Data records
****************************************

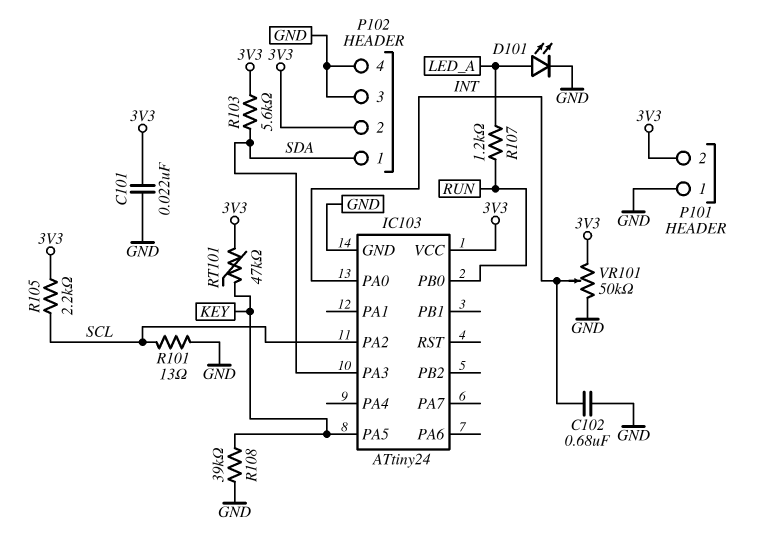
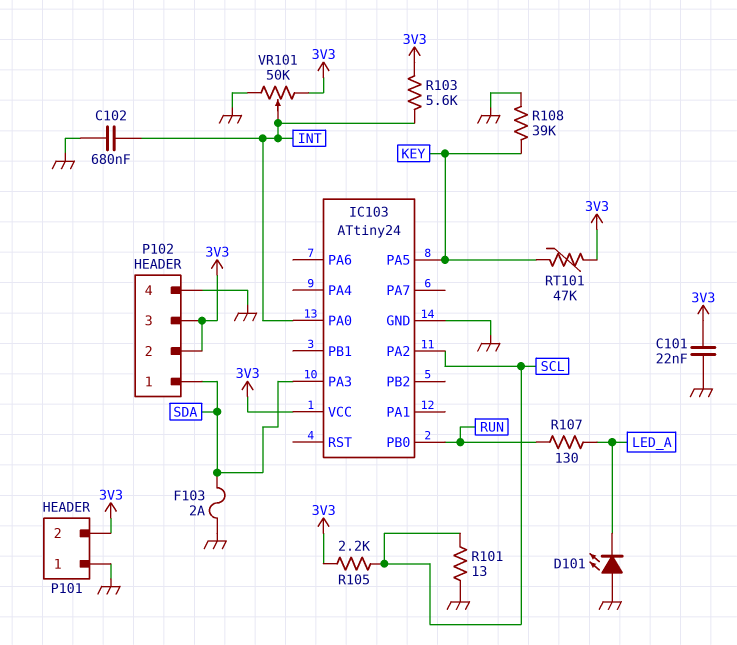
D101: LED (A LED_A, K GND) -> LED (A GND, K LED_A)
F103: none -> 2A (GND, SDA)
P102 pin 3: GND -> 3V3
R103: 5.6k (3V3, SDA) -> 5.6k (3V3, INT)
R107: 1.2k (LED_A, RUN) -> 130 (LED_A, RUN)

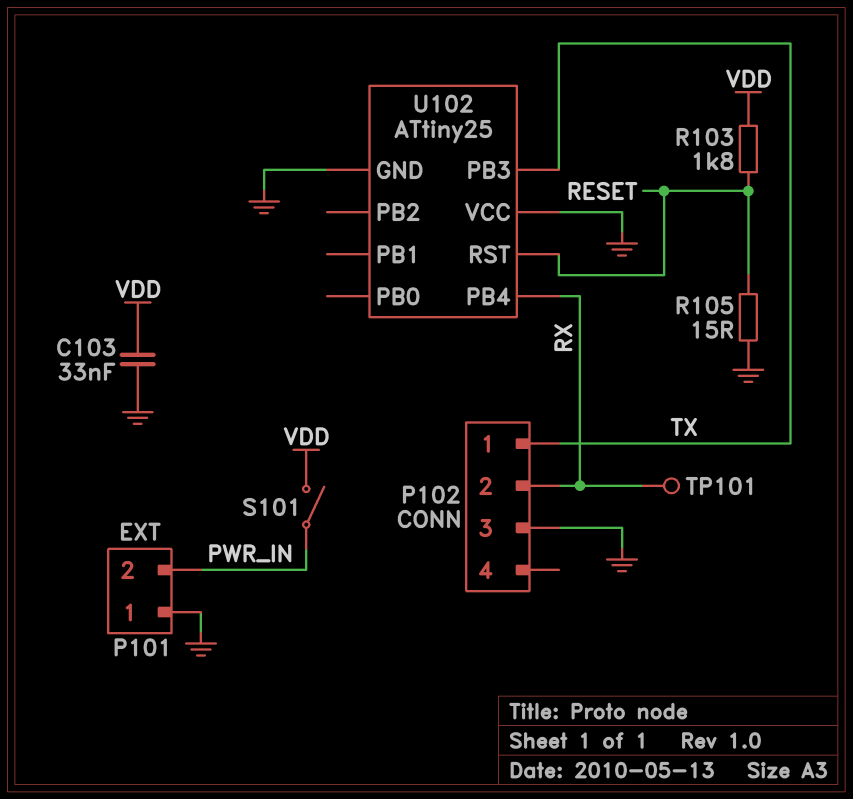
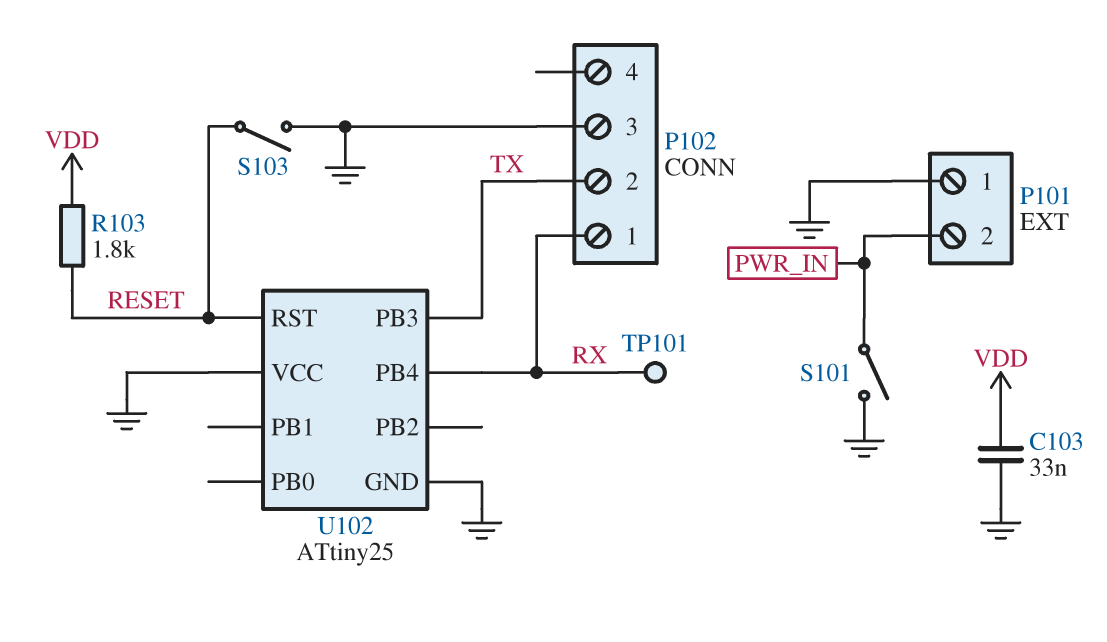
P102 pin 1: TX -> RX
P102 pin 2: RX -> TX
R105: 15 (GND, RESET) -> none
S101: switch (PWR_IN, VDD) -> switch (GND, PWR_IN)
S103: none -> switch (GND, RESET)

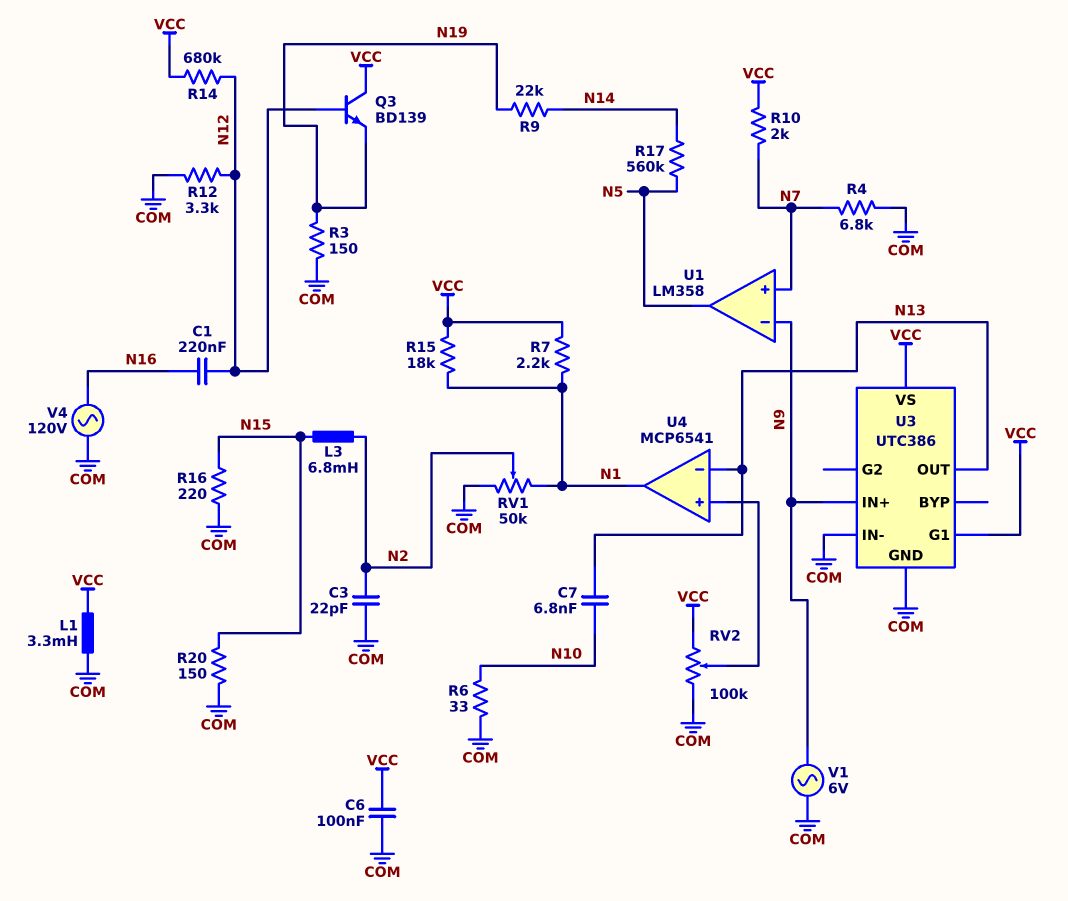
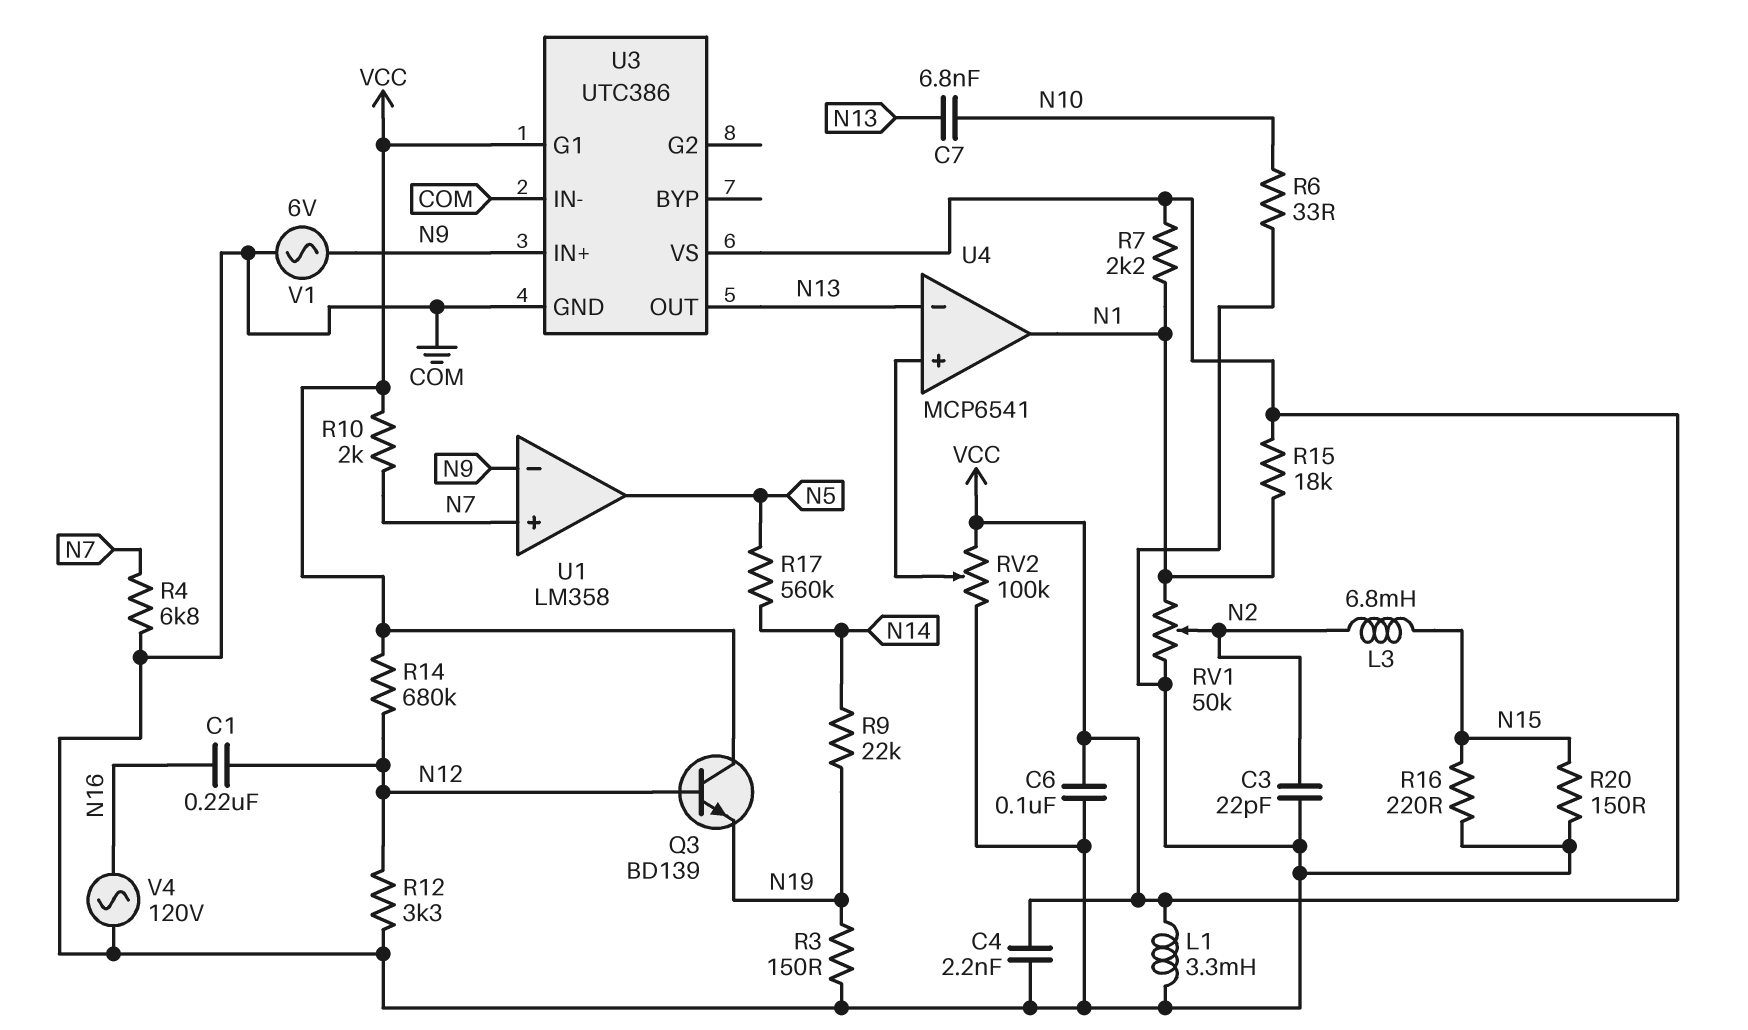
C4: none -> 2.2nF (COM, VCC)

****************************************

Brief
The lines from the one that contains "P102 pin 3: GND -> 3V3" through the end of the data, repeated exactly and with no pictures, make up the whole answer.

Result of this exercise
P102 pin 3: GND -> 3V3
R103: 5.6k (3V3, SDA) -> 5.6k (3V3, INT)
R107: 1.2k (LED_A, RUN) -> 130 (LED_A, RUN)

P102 pin 1: TX -> RX
P102 pin 2: RX -> TX
R105: 15 (GND, RESET) -> none
S101: switch (PWR_IN, VDD) -> switch (GND, PWR_IN)
S103: none -> switch (GND, RESET)

C4: none -> 2.2nF (COM, VCC)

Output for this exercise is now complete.